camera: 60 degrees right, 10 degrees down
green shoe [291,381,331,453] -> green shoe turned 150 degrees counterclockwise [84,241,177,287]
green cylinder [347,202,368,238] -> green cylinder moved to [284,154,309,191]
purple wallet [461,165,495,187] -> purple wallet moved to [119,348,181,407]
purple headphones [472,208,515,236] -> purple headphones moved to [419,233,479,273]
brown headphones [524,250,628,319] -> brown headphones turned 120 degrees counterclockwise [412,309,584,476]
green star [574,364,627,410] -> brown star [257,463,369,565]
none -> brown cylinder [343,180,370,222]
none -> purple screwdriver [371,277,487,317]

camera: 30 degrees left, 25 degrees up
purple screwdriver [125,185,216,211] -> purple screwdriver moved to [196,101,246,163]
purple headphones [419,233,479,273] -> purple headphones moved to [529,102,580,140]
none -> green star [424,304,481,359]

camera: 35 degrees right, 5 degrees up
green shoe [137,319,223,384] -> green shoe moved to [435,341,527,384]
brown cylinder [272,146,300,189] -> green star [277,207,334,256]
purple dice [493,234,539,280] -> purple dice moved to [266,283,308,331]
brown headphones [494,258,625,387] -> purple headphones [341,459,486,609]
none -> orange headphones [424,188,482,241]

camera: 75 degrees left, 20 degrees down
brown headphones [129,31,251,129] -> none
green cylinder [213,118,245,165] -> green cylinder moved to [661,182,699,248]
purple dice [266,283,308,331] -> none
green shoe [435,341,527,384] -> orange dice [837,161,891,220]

+++

> Work instructions:
Your answer should hold exactly the lines from the one containing "camera: 30 degrees left, 25 degrees up" to the last line of the data, both included, and no others.

> Answer section:
camera: 30 degrees left, 25 degrees up
purple screwdriver [125,185,216,211] -> purple screwdriver moved to [196,101,246,163]
purple headphones [419,233,479,273] -> purple headphones moved to [529,102,580,140]
none -> green star [424,304,481,359]

camera: 35 degrees right, 5 degrees up
green shoe [137,319,223,384] -> green shoe moved to [435,341,527,384]
brown cylinder [272,146,300,189] -> green star [277,207,334,256]
purple dice [493,234,539,280] -> purple dice moved to [266,283,308,331]
brown headphones [494,258,625,387] -> purple headphones [341,459,486,609]
none -> orange headphones [424,188,482,241]

camera: 75 degrees left, 20 degrees down
brown headphones [129,31,251,129] -> none
green cylinder [213,118,245,165] -> green cylinder moved to [661,182,699,248]
purple dice [266,283,308,331] -> none
green shoe [435,341,527,384] -> orange dice [837,161,891,220]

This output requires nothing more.